+++ DATASET RECORDS

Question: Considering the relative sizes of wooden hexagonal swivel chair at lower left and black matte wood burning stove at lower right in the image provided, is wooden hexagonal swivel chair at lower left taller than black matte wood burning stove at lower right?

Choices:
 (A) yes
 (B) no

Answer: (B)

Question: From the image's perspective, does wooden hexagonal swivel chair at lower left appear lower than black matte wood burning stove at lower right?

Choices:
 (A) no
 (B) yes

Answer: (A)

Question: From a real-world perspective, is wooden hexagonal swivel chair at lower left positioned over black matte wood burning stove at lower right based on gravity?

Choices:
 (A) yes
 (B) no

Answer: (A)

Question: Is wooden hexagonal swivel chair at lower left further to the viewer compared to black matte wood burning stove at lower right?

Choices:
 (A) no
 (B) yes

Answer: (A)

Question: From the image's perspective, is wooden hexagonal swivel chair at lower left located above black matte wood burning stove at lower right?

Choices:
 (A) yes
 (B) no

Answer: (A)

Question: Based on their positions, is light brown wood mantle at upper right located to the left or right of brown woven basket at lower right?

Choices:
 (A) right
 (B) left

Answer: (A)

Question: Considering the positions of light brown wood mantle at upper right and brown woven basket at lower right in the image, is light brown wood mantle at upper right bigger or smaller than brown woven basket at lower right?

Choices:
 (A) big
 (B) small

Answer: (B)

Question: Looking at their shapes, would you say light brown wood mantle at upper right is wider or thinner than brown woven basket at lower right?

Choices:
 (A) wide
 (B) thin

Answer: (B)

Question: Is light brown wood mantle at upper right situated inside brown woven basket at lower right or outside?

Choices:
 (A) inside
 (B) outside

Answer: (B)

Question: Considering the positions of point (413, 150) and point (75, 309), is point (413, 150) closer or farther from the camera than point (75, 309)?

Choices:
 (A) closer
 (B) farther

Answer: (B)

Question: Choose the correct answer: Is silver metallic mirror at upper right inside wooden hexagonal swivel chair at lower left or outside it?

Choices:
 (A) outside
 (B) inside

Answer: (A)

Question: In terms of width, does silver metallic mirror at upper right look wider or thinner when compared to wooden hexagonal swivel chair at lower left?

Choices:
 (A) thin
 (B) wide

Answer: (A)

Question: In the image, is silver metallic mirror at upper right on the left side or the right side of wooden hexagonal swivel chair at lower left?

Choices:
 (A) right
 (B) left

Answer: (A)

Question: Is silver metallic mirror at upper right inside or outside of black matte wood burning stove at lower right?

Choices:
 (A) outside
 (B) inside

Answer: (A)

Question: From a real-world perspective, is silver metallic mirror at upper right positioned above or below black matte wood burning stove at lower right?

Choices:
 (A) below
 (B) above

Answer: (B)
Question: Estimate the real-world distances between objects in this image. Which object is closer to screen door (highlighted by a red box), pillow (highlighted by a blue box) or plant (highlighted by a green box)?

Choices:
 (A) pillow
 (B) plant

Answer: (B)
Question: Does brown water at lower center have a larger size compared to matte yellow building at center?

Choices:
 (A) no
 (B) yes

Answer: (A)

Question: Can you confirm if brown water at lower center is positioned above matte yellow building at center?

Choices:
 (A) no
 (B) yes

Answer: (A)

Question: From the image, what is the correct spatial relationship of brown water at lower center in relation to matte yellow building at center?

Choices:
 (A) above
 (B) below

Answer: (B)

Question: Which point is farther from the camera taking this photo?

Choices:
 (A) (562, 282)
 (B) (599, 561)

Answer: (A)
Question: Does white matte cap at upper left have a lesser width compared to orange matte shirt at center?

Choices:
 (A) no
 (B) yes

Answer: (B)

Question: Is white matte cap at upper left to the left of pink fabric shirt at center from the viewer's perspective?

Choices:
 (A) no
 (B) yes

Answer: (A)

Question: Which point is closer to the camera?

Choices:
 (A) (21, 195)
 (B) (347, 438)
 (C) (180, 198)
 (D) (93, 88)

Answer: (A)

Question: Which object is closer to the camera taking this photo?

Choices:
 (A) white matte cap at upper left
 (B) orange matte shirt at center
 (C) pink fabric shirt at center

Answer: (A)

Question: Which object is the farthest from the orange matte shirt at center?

++++++

WORK INSTRUCTIONS
Locate every line in the records above that contains the string "taking" and copy each of those lines in full.

YOUR RESPONSE
Question: Which point is farther from the camera taking this photo?
Question: Which object is closer to the camera taking this photo?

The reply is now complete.